(ASSIGNED TASK)
Only the lines below, from the one with "red teddy bear: 0 -> 3" through the one with "green bell: 2 -> 0", are to be written out, exactly.

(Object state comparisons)

┄┄┄┄┄┄┄┄┄┄

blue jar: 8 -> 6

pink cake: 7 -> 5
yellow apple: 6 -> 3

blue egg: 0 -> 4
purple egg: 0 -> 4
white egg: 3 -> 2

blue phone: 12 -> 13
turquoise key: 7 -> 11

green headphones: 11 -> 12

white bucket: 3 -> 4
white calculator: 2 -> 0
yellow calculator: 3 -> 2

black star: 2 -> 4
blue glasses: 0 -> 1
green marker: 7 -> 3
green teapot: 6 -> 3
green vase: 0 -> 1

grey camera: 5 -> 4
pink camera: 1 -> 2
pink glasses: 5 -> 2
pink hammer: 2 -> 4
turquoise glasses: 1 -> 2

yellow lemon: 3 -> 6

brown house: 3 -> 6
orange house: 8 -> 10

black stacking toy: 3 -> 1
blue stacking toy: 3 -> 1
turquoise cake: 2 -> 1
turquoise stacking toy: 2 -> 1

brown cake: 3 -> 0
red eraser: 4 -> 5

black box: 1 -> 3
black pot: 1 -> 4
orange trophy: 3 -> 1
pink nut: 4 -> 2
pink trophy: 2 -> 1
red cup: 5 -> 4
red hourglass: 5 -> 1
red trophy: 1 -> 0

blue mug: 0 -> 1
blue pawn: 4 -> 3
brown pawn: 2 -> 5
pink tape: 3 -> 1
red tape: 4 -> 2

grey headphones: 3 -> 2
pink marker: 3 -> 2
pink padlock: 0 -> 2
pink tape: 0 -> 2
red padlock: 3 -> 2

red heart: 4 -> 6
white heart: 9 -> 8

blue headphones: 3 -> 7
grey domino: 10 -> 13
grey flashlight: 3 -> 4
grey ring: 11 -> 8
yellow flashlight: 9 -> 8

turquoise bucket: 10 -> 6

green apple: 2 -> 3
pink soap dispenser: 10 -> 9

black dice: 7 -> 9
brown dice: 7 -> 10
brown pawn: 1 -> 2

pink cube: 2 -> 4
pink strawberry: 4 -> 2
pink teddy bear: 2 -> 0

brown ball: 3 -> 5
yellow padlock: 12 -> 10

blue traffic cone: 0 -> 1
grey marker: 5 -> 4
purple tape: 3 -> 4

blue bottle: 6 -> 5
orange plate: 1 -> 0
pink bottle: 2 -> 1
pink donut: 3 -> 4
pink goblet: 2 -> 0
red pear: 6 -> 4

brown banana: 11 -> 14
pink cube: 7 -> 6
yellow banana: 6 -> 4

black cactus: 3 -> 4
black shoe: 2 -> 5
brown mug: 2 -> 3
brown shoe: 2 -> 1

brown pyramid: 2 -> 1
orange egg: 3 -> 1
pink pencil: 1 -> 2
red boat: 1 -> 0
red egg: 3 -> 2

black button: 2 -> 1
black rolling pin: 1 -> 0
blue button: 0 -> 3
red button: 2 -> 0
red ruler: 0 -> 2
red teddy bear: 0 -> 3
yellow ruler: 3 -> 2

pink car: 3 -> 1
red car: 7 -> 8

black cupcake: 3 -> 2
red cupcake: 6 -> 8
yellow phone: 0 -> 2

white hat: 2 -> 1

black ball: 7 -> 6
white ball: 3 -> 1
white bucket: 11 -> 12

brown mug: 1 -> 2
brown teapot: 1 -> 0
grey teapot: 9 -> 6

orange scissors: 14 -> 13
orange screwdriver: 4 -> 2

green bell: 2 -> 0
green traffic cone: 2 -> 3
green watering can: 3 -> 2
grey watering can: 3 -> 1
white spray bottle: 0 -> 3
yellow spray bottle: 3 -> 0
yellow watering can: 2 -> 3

┄┄┄┄┄┄┄┄┄┄

(REPLY TO THE TASK)
red teddy bear: 0 -> 3
yellow ruler: 3 -> 2

pink car: 3 -> 1
red car: 7 -> 8

black cupcake: 3 -> 2
red cupcake: 6 -> 8
yellow phone: 0 -> 2

white hat: 2 -> 1

black ball: 7 -> 6
white ball: 3 -> 1
white bucket: 11 -> 12

brown mug: 1 -> 2
brown teapot: 1 -> 0
grey teapot: 9 -> 6

orange scissors: 14 -> 13
orange screwdriver: 4 -> 2

green bell: 2 -> 0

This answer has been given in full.